# Written task:
Please output the data exactly, minus pictures.

=== Records provided ===

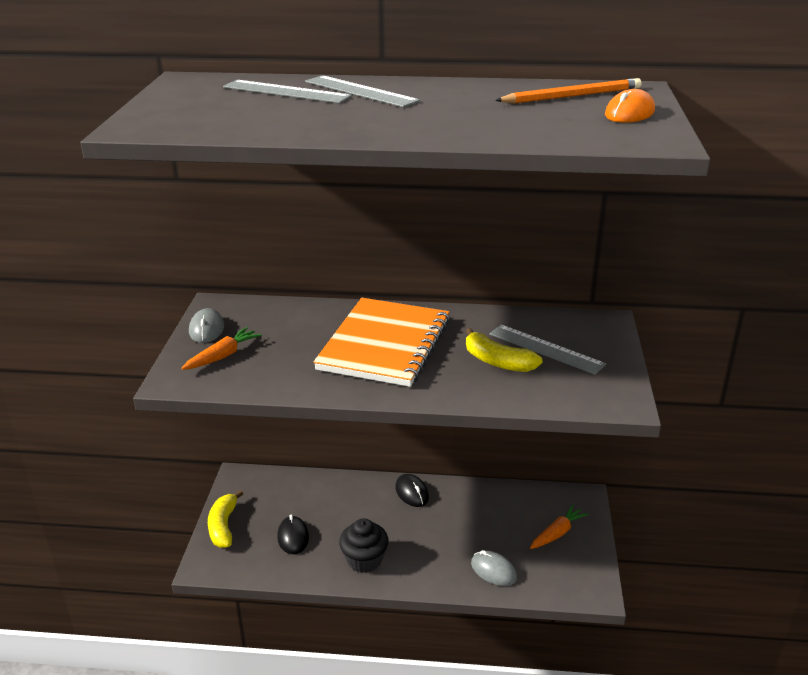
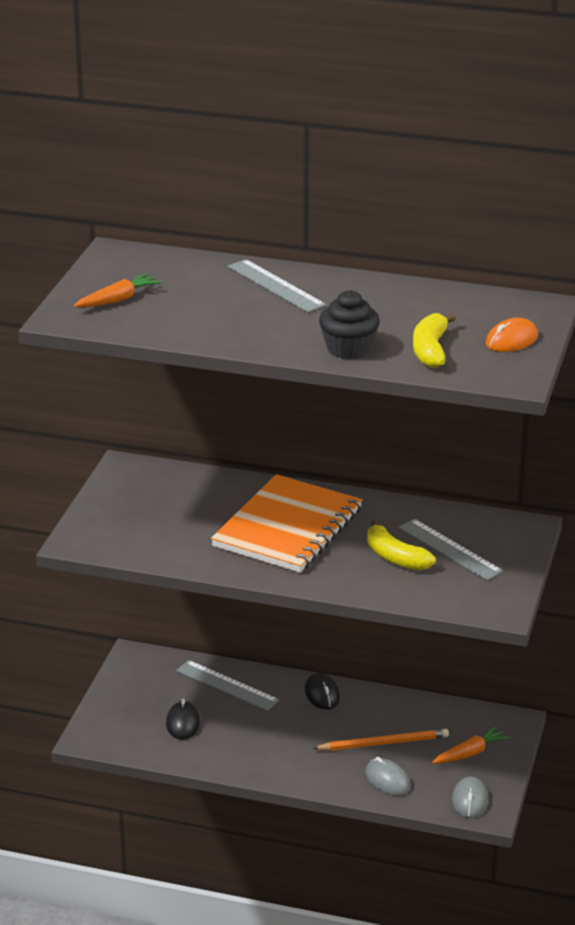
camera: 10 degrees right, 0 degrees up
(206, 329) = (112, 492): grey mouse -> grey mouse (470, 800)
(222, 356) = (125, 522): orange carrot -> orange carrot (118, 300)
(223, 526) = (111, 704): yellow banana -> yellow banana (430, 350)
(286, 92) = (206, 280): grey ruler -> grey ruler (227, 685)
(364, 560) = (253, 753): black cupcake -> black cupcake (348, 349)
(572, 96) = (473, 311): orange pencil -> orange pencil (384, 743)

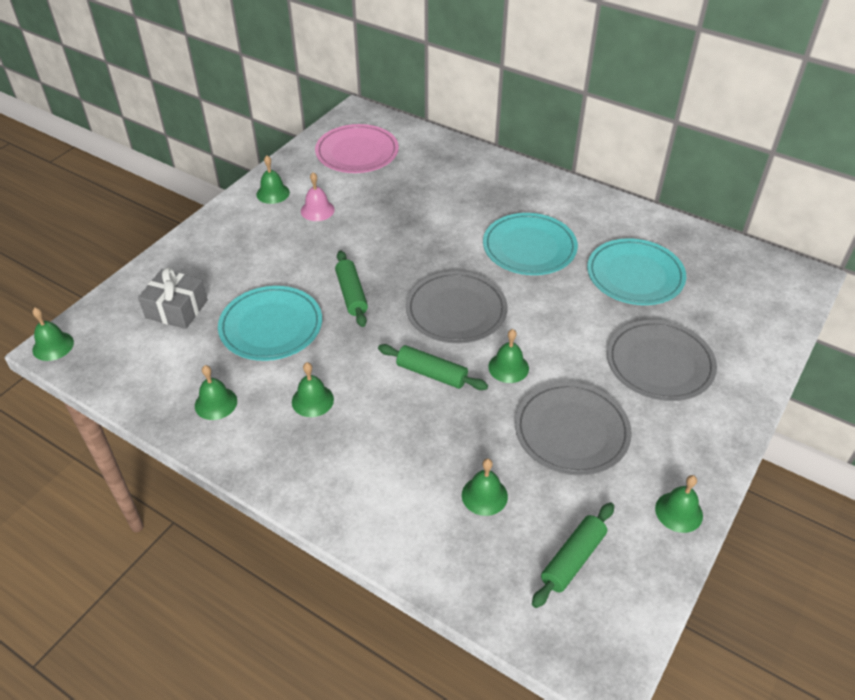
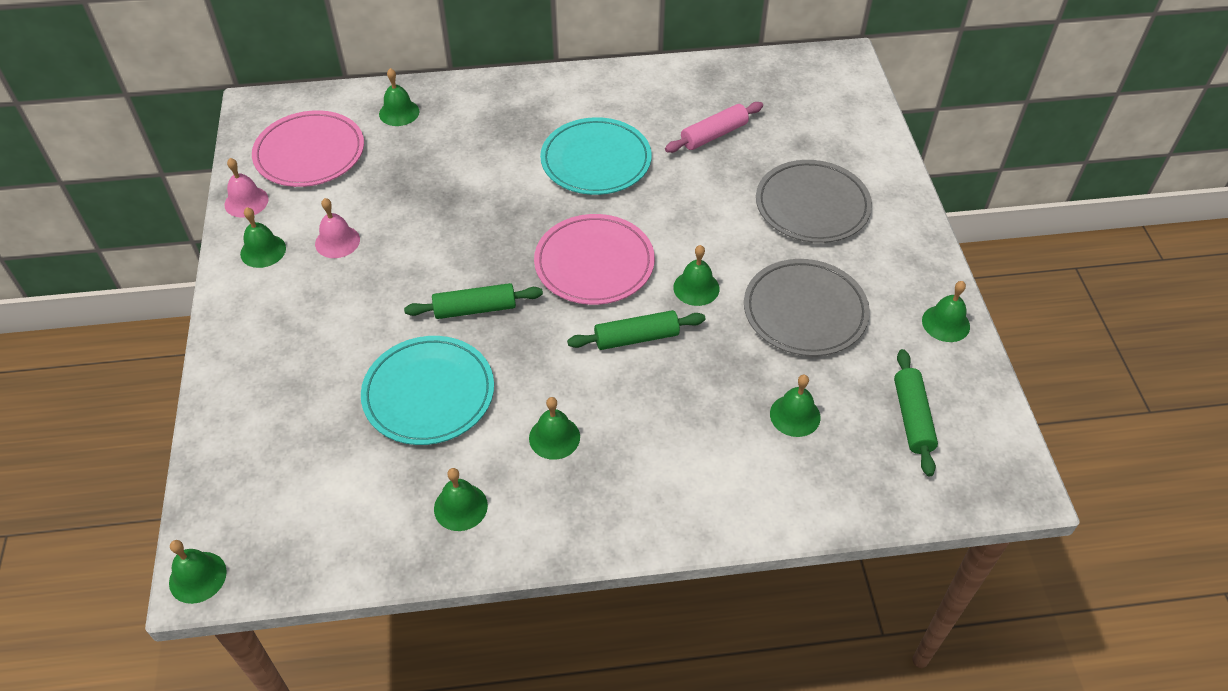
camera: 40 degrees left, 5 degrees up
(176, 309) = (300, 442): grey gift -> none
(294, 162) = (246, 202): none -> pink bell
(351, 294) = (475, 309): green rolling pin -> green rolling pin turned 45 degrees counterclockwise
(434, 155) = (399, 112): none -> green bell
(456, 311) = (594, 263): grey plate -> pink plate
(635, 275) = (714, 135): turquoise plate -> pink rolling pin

===

# Expected output:
camera: 10 degrees right, 0 degrees up
(206, 329) = (112, 492): grey mouse -> grey mouse (470, 800)
(222, 356) = (125, 522): orange carrot -> orange carrot (118, 300)
(223, 526) = (111, 704): yellow banana -> yellow banana (430, 350)
(286, 92) = (206, 280): grey ruler -> grey ruler (227, 685)
(364, 560) = (253, 753): black cupcake -> black cupcake (348, 349)
(572, 96) = (473, 311): orange pencil -> orange pencil (384, 743)

camera: 40 degrees left, 5 degrees up
(176, 309) = (300, 442): grey gift -> none
(294, 162) = (246, 202): none -> pink bell
(351, 294) = (475, 309): green rolling pin -> green rolling pin turned 45 degrees counterclockwise
(434, 155) = (399, 112): none -> green bell
(456, 311) = (594, 263): grey plate -> pink plate
(635, 275) = (714, 135): turquoise plate -> pink rolling pin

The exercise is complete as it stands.